Each record below should be reproduced as it is written, with pictures left out entirely.

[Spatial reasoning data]
**********
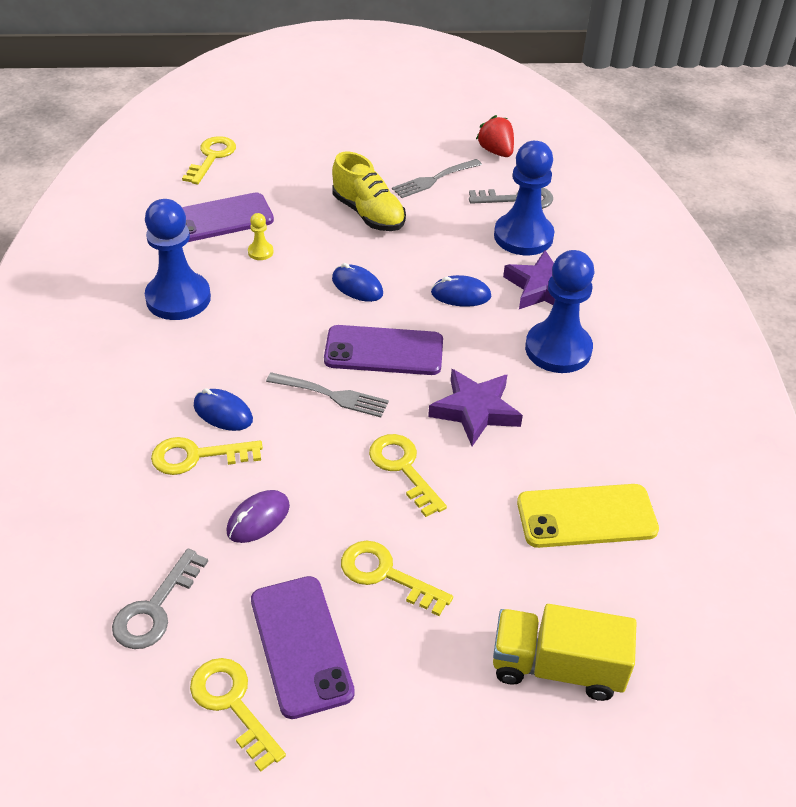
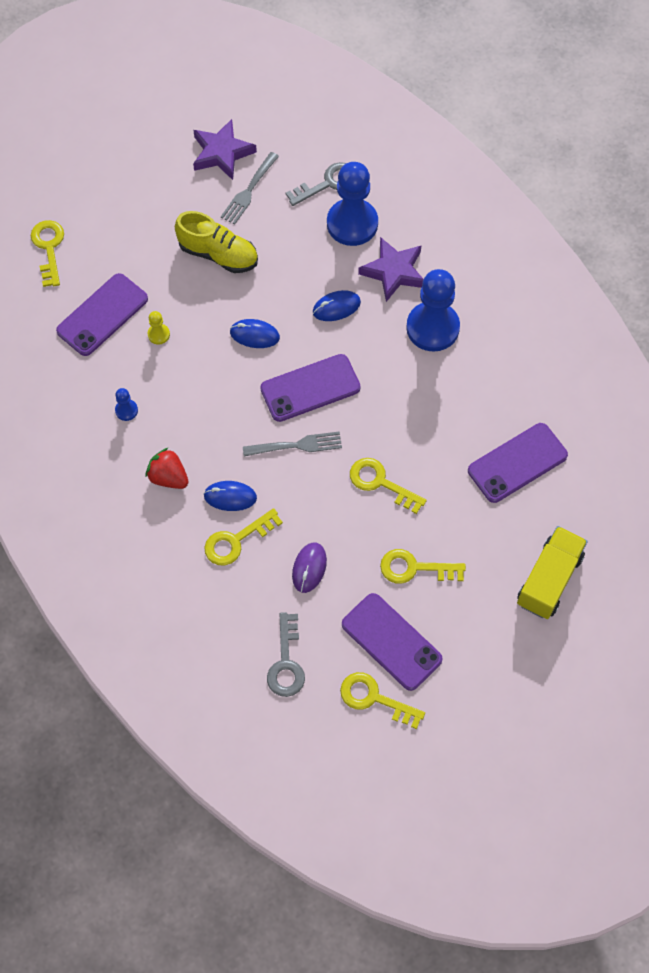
camera: 25 degrees left, 20 degrees up
(178, 298) = (126, 410): blue pawn -> blue pawn, size x0.42
(475, 410) = (403, 411): purple star -> purple star (222, 153)
(496, 151) = (281, 134): red strawberry -> red strawberry (168, 477)
(557, 667) = (549, 580): yellow truck -> yellow truck turned 135 degrees clockwise
(586, 516) = (517, 463): yellow phone -> purple phone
**********
-- Result of this exercise --
camera: 25 degrees left, 20 degrees up
(178, 298) = (126, 410): blue pawn -> blue pawn, size x0.42
(475, 410) = (403, 411): purple star -> purple star (222, 153)
(496, 151) = (281, 134): red strawberry -> red strawberry (168, 477)
(557, 667) = (549, 580): yellow truck -> yellow truck turned 135 degrees clockwise
(586, 516) = (517, 463): yellow phone -> purple phone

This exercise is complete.